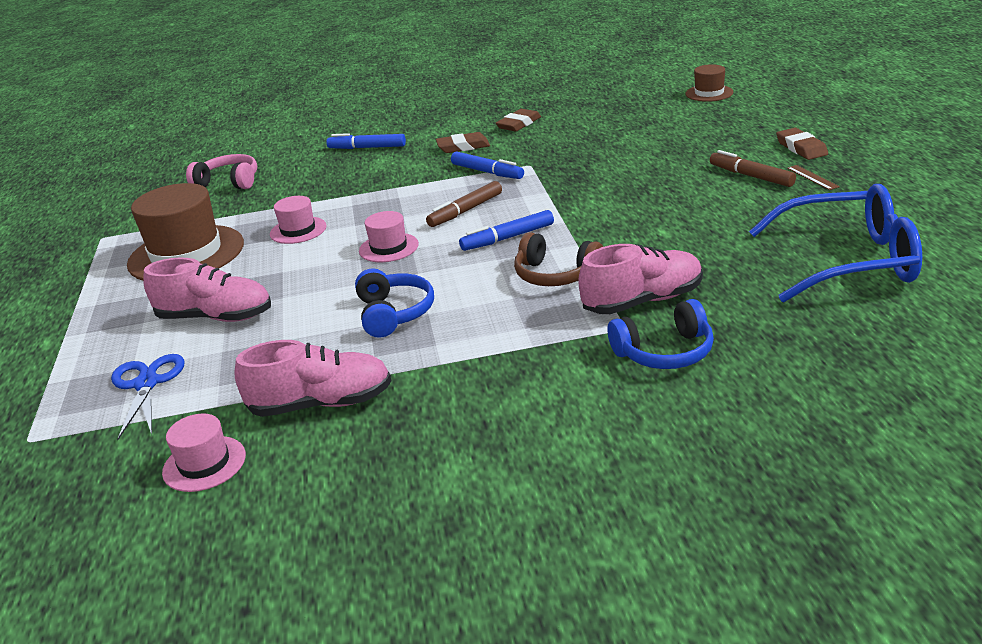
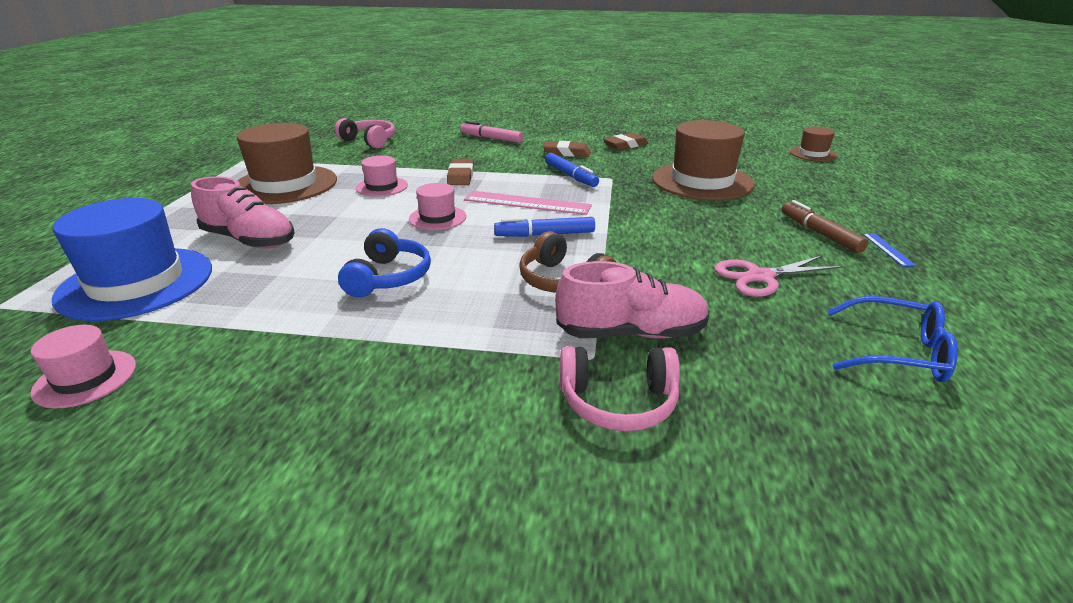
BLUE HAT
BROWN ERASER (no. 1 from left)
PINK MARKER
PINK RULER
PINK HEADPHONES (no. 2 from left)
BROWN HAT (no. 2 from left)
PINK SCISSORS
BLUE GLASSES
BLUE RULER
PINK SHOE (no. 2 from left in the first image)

(EXERCISE): Which lines in the listing have the string "from"? Pick them out and copy them.

(EXERCISE RESULT):
BROWN ERASER (no. 1 from left)
PINK HEADPHONES (no. 2 from left)
BROWN HAT (no. 2 from left)
PINK SHOE (no. 2 from left in the first image)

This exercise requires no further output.